Dataset items:
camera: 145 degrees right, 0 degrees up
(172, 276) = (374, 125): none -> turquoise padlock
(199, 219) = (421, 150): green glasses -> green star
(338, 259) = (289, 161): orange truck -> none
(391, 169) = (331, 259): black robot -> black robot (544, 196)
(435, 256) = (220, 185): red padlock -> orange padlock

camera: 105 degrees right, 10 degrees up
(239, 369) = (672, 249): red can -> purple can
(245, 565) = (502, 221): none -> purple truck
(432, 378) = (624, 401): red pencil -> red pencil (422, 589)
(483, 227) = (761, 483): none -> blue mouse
* * *
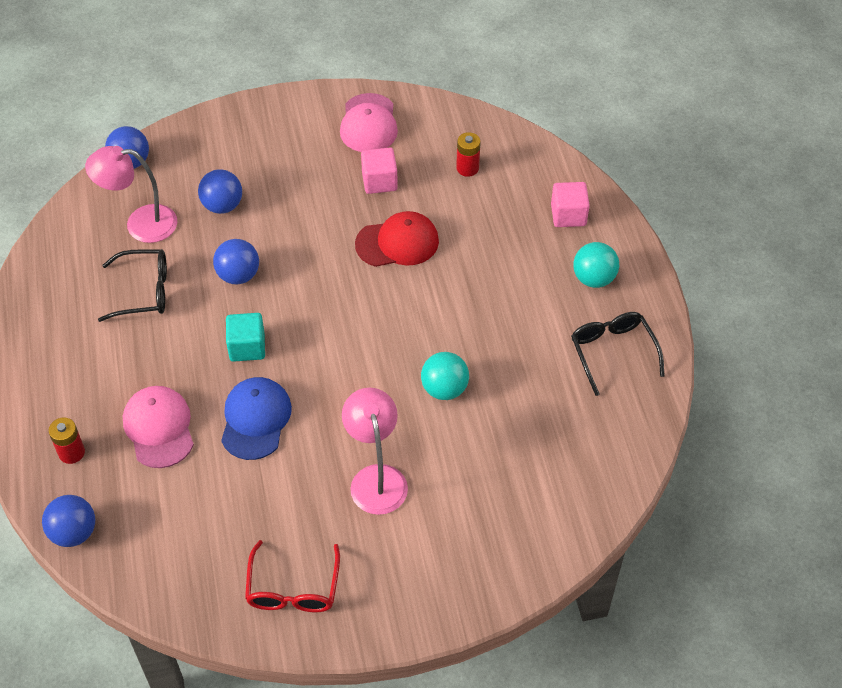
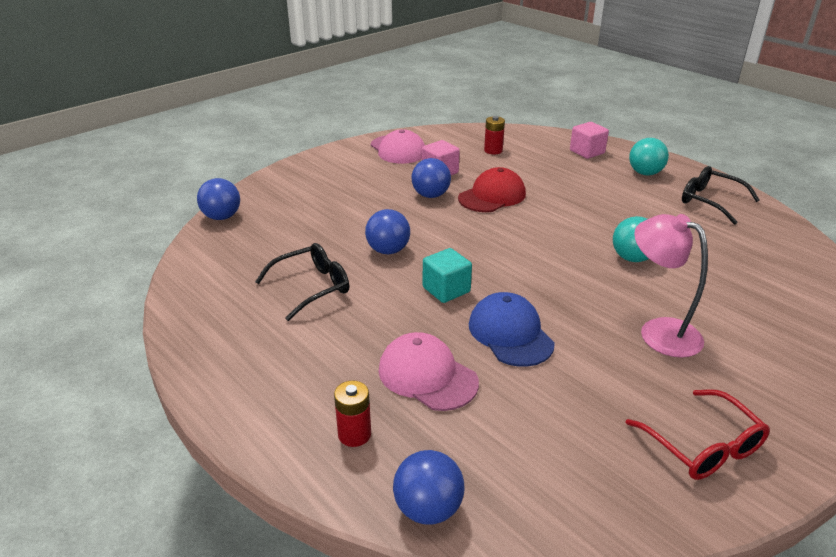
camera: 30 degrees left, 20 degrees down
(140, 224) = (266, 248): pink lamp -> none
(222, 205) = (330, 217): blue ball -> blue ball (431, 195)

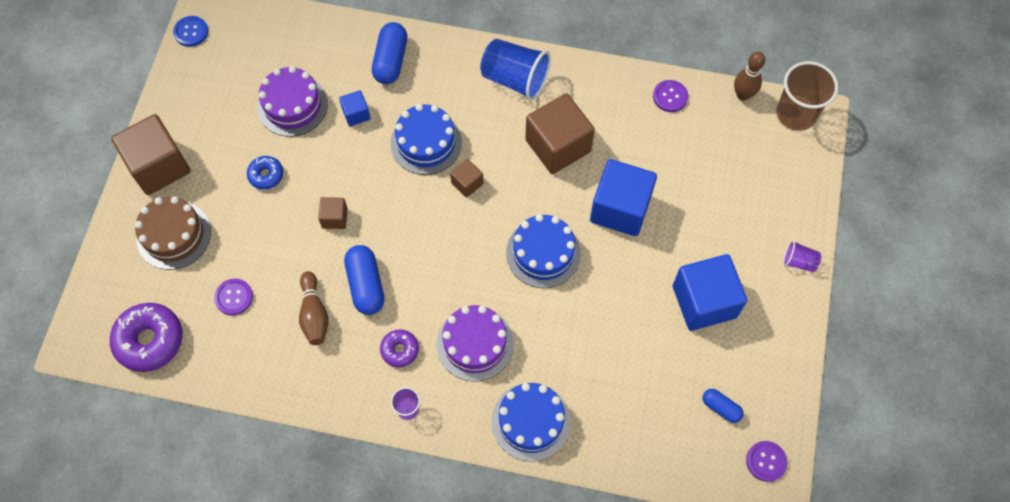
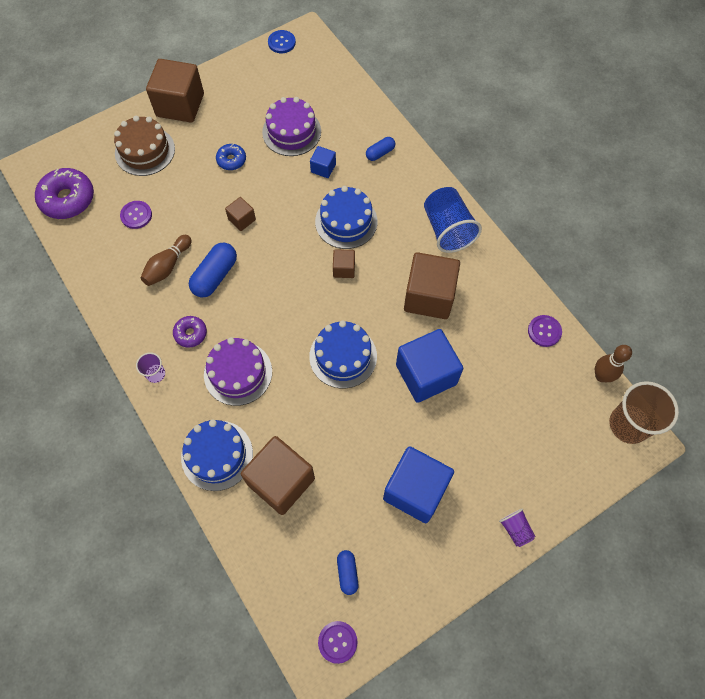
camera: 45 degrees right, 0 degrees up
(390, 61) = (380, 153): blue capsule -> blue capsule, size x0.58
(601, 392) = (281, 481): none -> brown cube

Problem to solve:
Please copy the lines in the records above between the one holding "(435, 256) = (220, 185): red" and the one holding "(483, 227) = (761, 483): none -> blue mouse", inclusive, exactly and with no other line.

Reply to the task:
(435, 256) = (220, 185): red padlock -> orange padlock

camera: 105 degrees right, 10 degrees up
(239, 369) = (672, 249): red can -> purple can
(245, 565) = (502, 221): none -> purple truck
(432, 378) = (624, 401): red pencil -> red pencil (422, 589)
(483, 227) = (761, 483): none -> blue mouse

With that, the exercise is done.